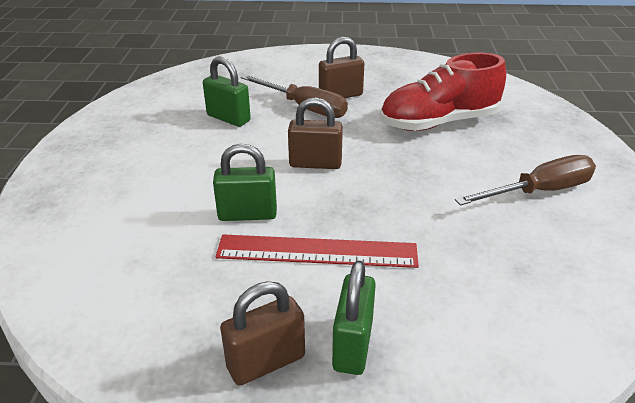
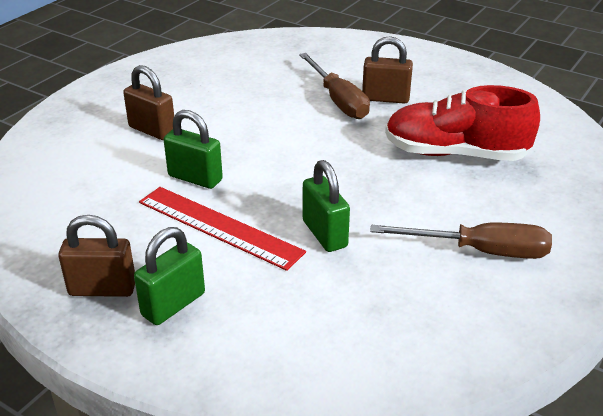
camera: 30 degrees right, 0 degrees up
green padlock [203,56,251,127] -> green padlock moved to [303,160,350,252]
brown padlock [288,97,343,169] -> brown padlock moved to [123,65,174,140]

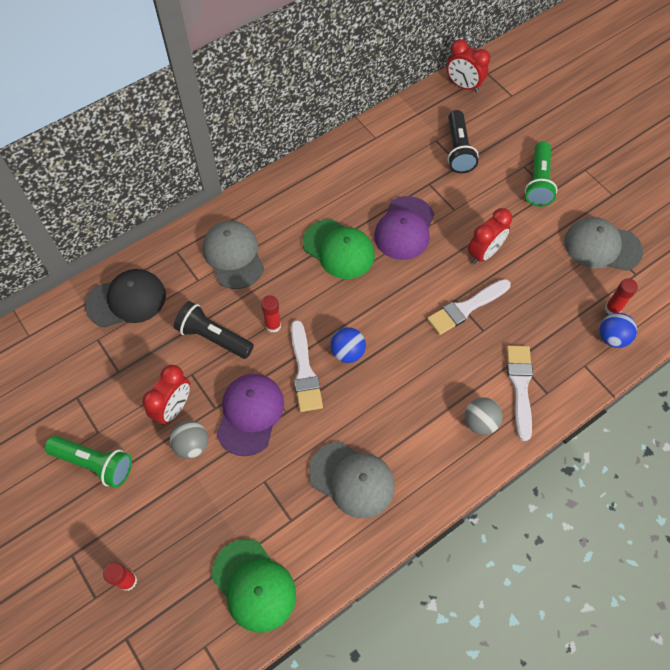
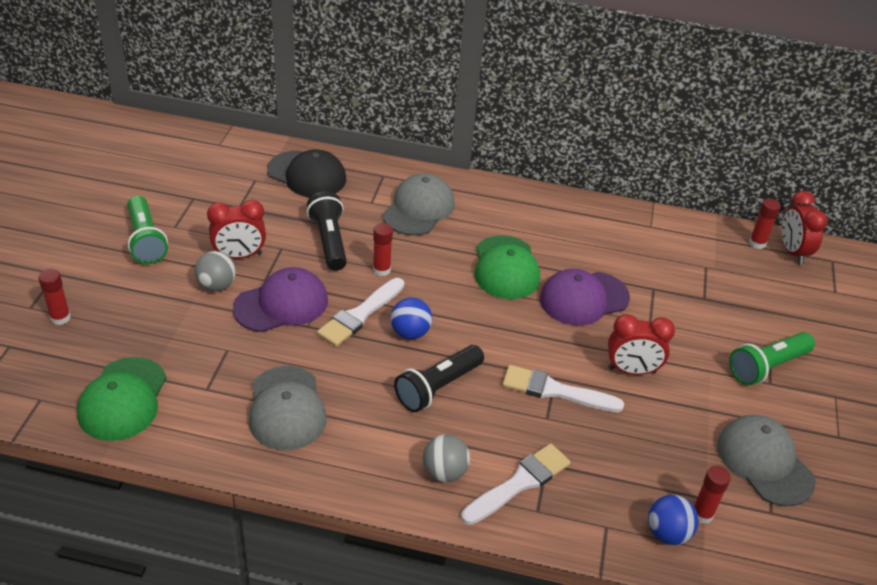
camera: 45 degrees right, 20 degrees down
black flashlight [448,110,479,173] -> black flashlight moved to [394,345,484,412]
none -> red glue stick [749,199,781,249]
※
TASK TO CARRY OUT »
Could you repeat the data exactly, omitting its pictures?

EXPECTED OUTPUT »
camera: 30 degrees right, 0 degrees up
green padlock [203,56,251,127] -> green padlock moved to [303,160,350,252]
brown padlock [288,97,343,169] -> brown padlock moved to [123,65,174,140]

camera: 45 degrees right, 20 degrees down
black flashlight [448,110,479,173] -> black flashlight moved to [394,345,484,412]
none -> red glue stick [749,199,781,249]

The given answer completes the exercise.